[Saved data entries]
--

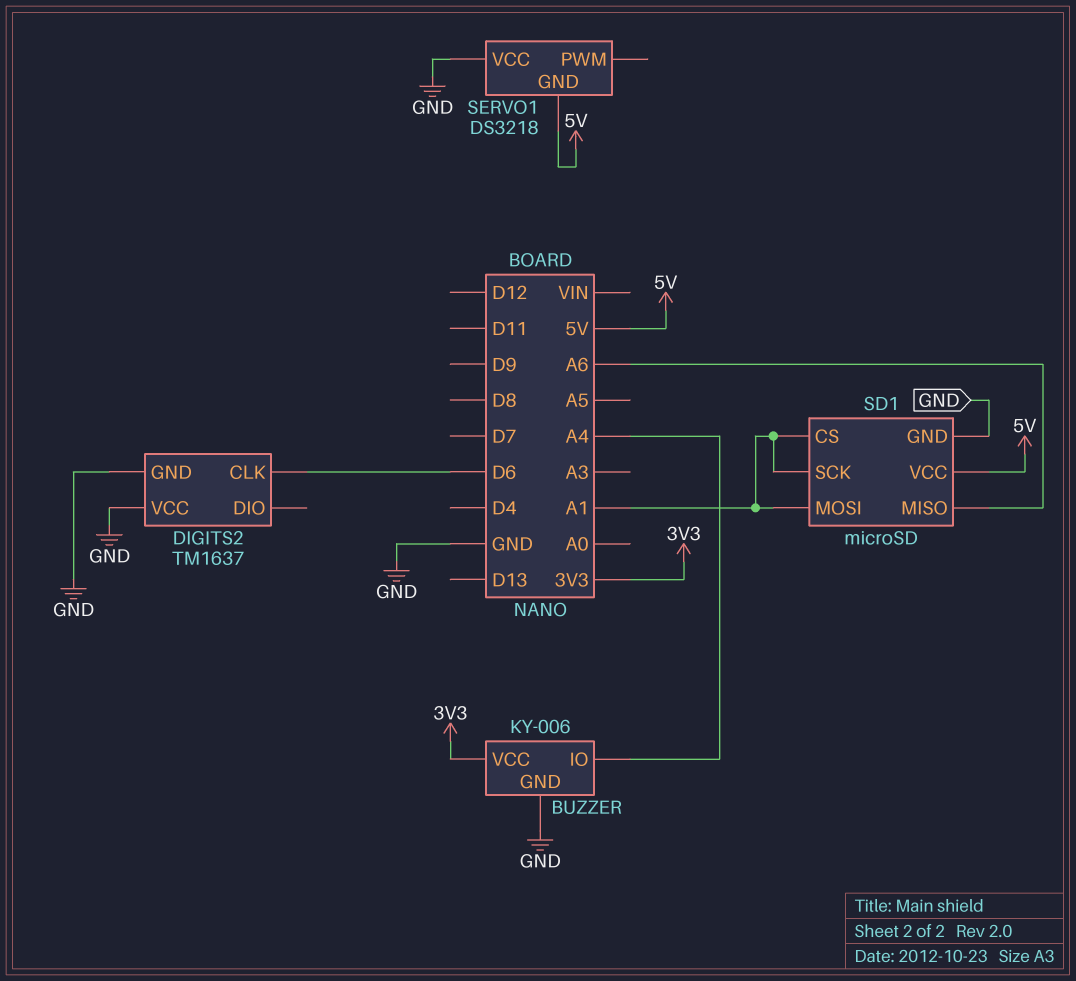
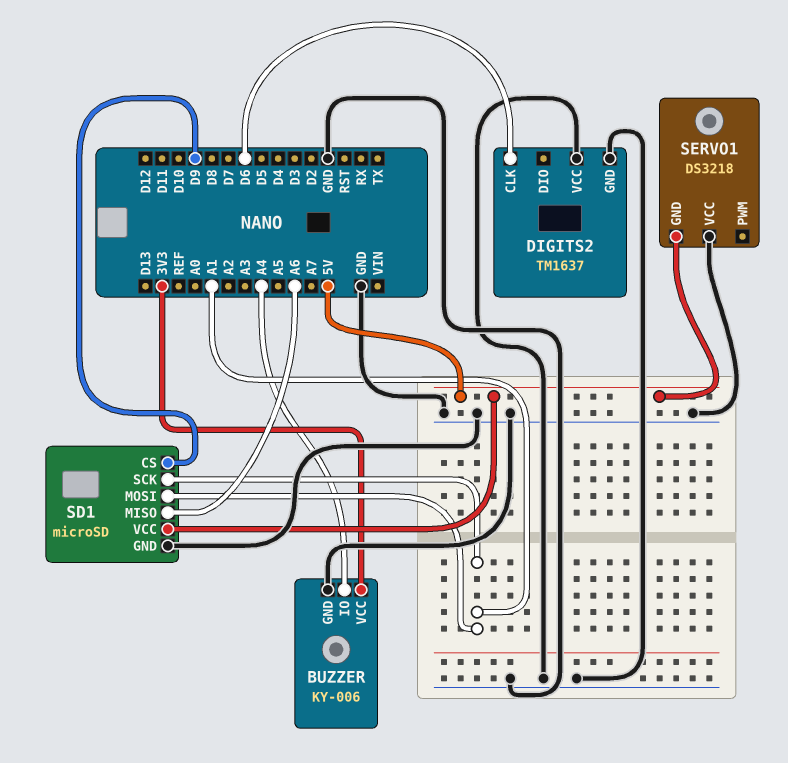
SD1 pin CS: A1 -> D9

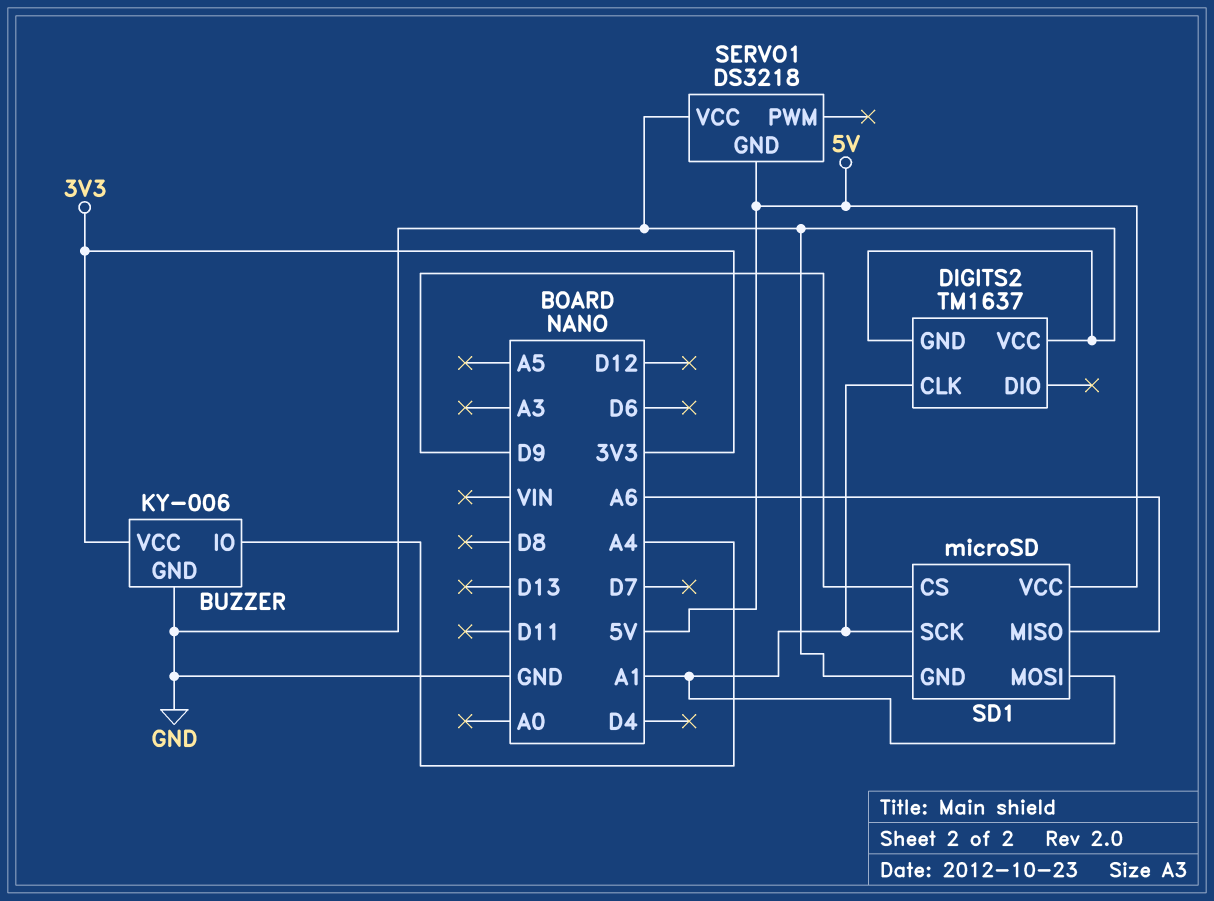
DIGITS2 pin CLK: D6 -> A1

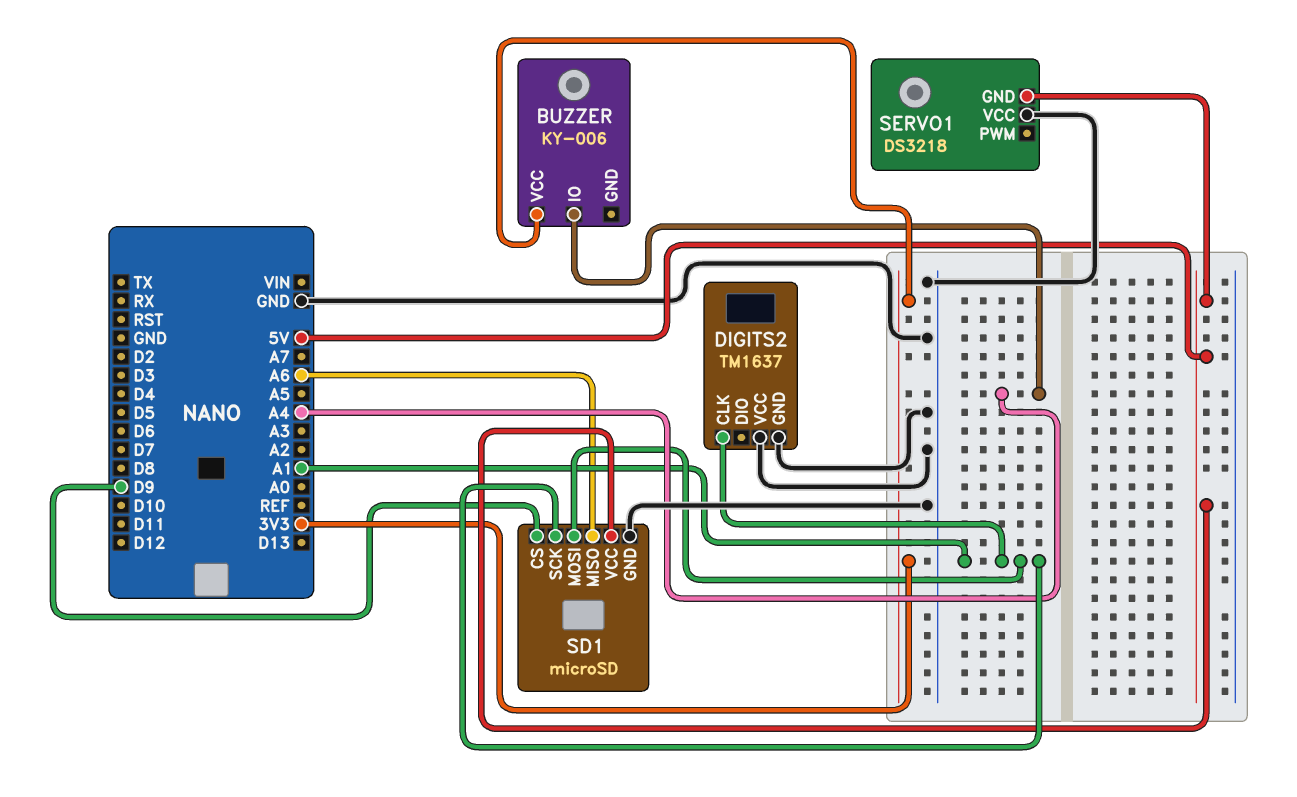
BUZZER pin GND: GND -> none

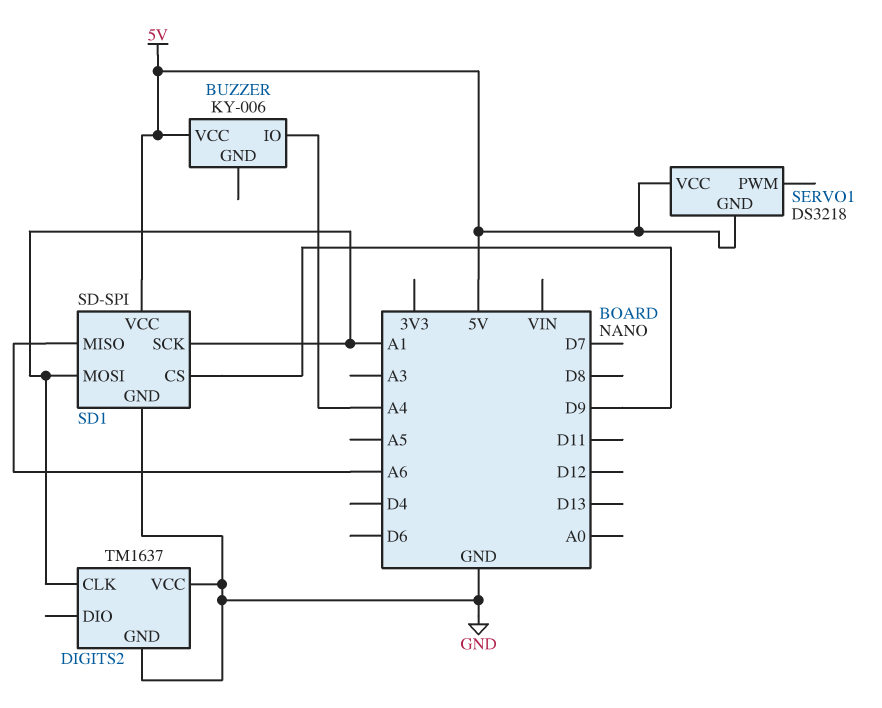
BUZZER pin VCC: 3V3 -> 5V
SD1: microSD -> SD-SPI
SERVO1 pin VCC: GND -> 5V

--

Each line of the data needs to be output exactly, with any image excluded.

Solution ->
SD1 pin CS: A1 -> D9

DIGITS2 pin CLK: D6 -> A1

BUZZER pin GND: GND -> none

BUZZER pin VCC: 3V3 -> 5V
SD1: microSD -> SD-SPI
SERVO1 pin VCC: GND -> 5V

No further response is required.